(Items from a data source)
——
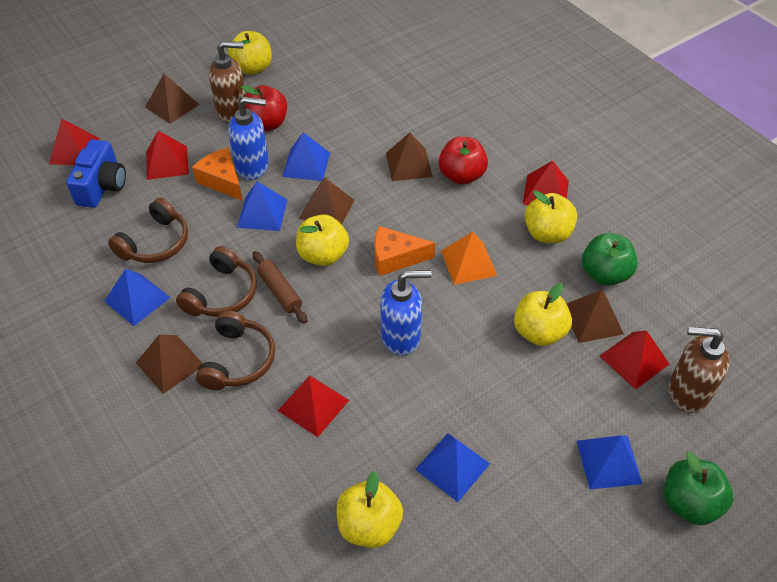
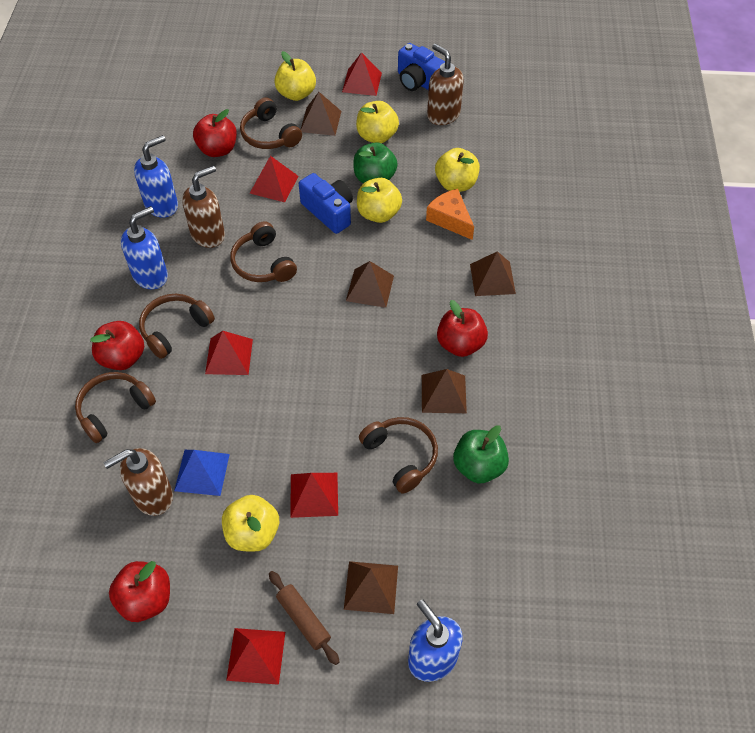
blue camera: 1 -> 2
blue pyramid: 5 -> 1
blue soap dispenser: 2 -> 3
brown headphones: 3 -> 5
brown soap dispenser: 2 -> 3
orange cheese: 2 -> 1
orange pyramid: 1 -> 0
red apple: 2 -> 4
——
ASSIGNMENT - Once you have read the records above, say how many of their lines contain the word "soap", giving only that figure.

RESULT OF THE TASK - 2